Task brief » Collect all lines from the records below that include the word "arrow".

Data supplied »
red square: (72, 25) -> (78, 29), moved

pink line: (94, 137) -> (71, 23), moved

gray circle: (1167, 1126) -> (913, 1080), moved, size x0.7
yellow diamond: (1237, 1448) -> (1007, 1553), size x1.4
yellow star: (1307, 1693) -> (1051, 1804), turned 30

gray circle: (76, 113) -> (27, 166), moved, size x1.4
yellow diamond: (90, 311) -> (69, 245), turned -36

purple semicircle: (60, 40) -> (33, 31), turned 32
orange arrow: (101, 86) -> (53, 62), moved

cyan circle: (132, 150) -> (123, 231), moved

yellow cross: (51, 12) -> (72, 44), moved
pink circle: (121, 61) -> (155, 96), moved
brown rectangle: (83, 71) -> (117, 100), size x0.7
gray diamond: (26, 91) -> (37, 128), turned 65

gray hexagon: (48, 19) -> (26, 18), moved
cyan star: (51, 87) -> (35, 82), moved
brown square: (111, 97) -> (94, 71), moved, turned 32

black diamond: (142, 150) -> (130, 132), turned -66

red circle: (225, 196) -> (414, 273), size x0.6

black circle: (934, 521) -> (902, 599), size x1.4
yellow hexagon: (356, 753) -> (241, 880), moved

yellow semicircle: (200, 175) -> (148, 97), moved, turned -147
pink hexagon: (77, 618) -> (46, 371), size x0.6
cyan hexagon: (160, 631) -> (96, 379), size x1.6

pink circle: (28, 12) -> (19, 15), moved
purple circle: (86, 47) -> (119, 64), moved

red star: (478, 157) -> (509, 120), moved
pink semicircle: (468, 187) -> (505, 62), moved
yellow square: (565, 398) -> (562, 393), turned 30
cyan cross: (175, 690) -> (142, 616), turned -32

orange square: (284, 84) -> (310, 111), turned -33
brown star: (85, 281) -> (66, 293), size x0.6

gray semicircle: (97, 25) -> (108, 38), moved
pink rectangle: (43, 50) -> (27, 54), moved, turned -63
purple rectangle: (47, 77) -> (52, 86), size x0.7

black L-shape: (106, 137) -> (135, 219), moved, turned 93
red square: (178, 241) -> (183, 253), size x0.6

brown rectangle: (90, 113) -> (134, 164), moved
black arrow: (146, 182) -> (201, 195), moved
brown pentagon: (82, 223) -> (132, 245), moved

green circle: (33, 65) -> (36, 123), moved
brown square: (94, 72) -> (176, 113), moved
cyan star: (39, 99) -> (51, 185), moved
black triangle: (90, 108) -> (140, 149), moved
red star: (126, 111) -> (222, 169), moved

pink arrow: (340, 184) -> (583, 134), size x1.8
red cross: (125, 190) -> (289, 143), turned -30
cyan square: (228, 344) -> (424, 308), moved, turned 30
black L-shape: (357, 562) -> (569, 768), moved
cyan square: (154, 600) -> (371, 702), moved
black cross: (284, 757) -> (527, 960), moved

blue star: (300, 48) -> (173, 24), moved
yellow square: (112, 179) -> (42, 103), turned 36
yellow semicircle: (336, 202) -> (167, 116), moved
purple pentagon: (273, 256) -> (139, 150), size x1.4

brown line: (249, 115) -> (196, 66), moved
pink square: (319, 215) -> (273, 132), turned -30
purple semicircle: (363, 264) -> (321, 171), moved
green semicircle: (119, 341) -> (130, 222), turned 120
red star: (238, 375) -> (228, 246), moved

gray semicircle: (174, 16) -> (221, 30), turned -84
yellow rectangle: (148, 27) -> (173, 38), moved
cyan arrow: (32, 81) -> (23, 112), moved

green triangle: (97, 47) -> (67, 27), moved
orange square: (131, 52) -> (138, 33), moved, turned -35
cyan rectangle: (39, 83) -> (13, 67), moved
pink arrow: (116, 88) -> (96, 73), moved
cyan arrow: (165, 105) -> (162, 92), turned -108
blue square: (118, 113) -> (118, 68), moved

Reply »
orange arrow: (101, 86) -> (53, 62), moved
black arrow: (146, 182) -> (201, 195), moved
pink arrow: (340, 184) -> (583, 134), size x1.8
cyan arrow: (32, 81) -> (23, 112), moved
pink arrow: (116, 88) -> (96, 73), moved
cyan arrow: (165, 105) -> (162, 92), turned -108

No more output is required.